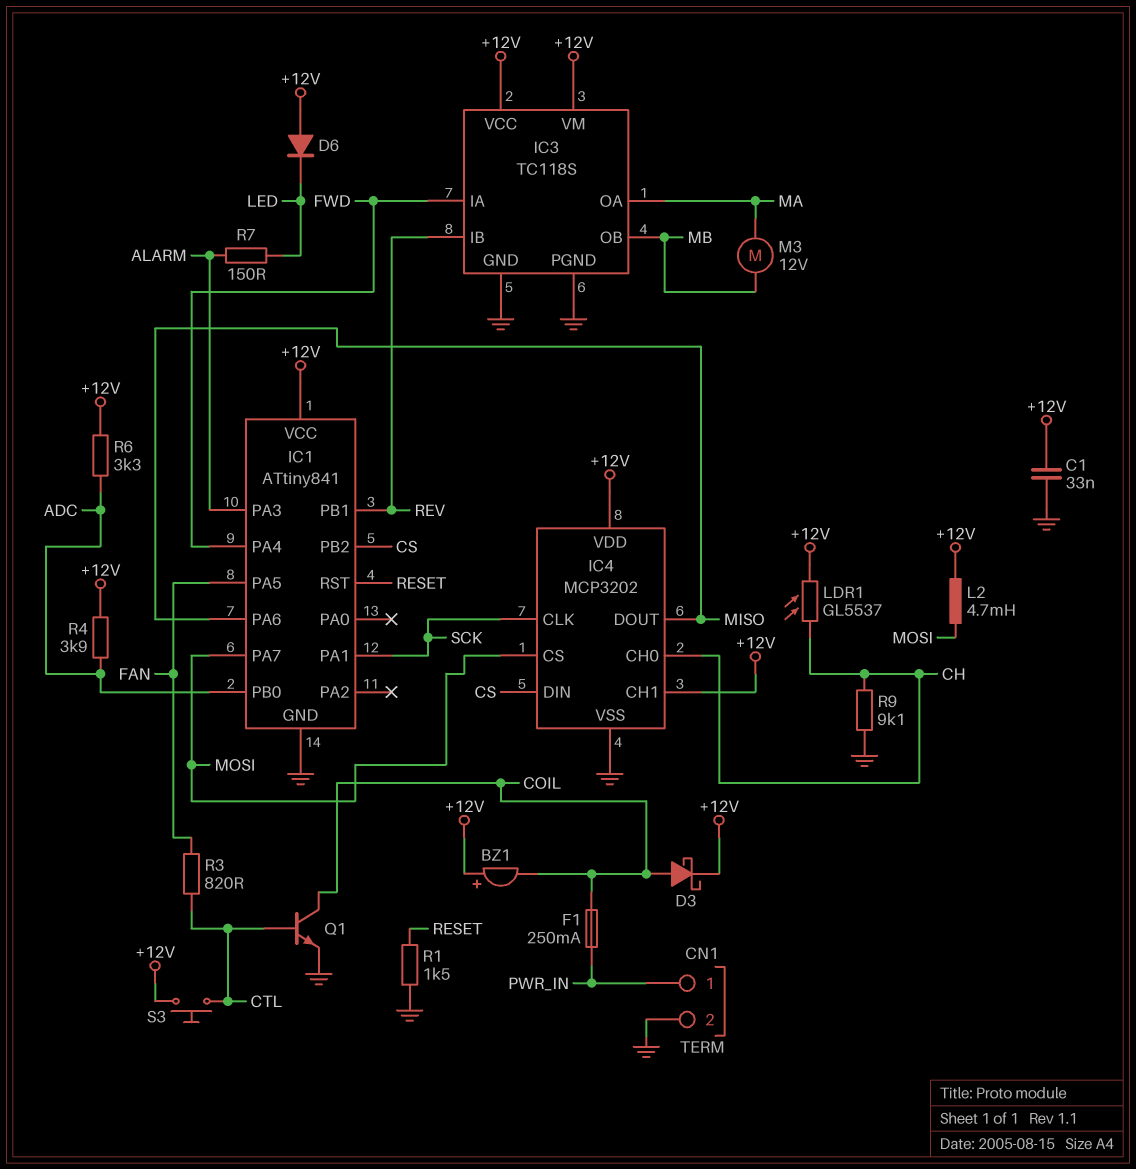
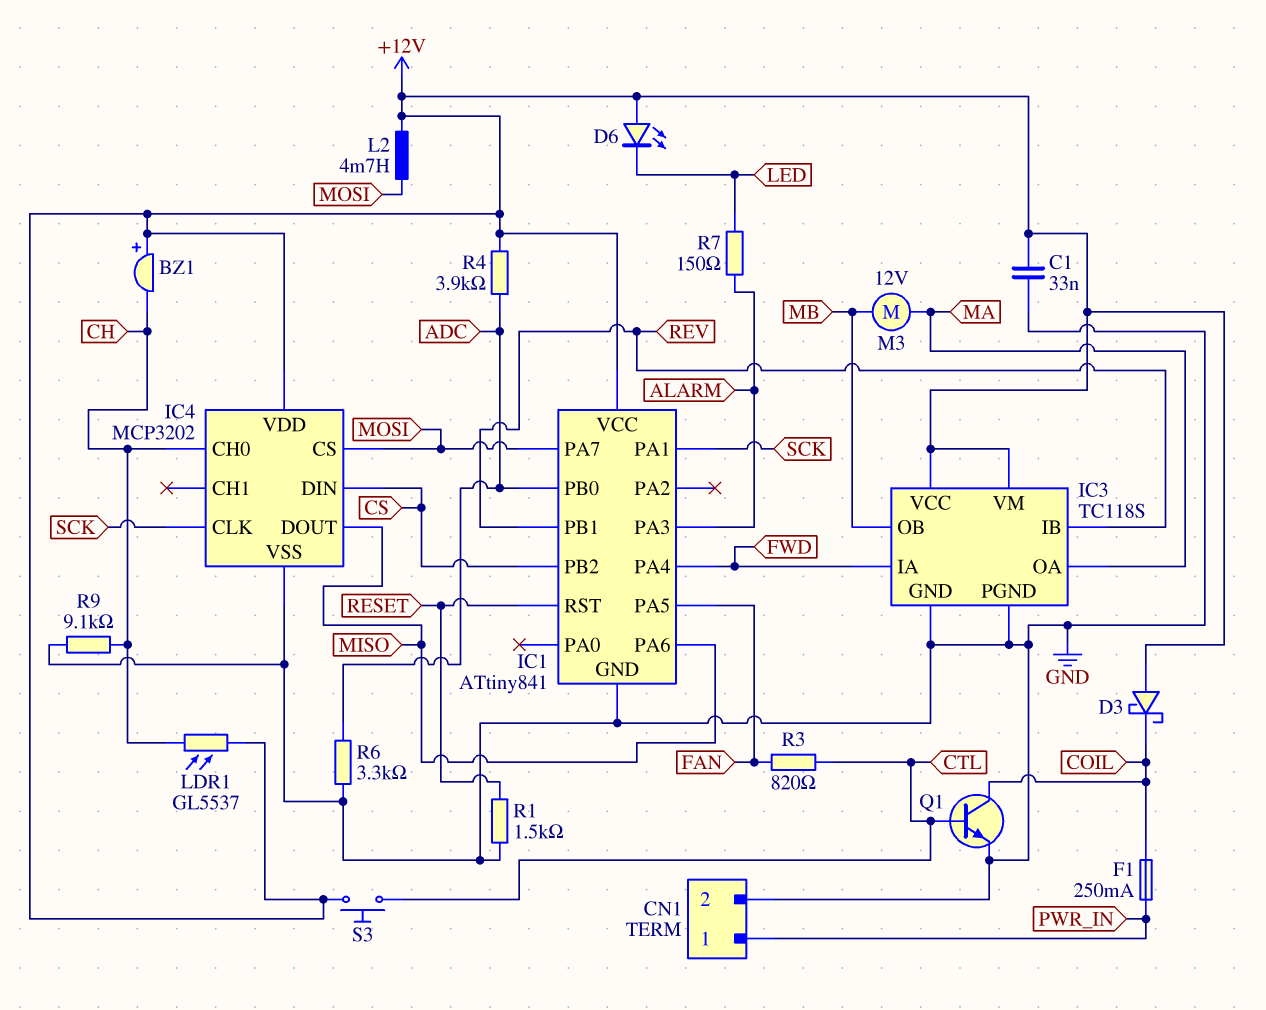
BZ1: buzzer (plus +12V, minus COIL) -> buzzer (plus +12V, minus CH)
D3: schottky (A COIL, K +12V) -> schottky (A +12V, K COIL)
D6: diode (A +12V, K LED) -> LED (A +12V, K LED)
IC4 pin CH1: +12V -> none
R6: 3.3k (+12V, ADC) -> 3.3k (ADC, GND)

# # # # #

Problem statement:
Only the final stretch of the entries above is needed: print exactly the lines from the line containing "D6: diode (A" through the last one.

Answer box:
D6: diode (A +12V, K LED) -> LED (A +12V, K LED)
IC4 pin CH1: +12V -> none
R6: 3.3k (+12V, ADC) -> 3.3k (ADC, GND)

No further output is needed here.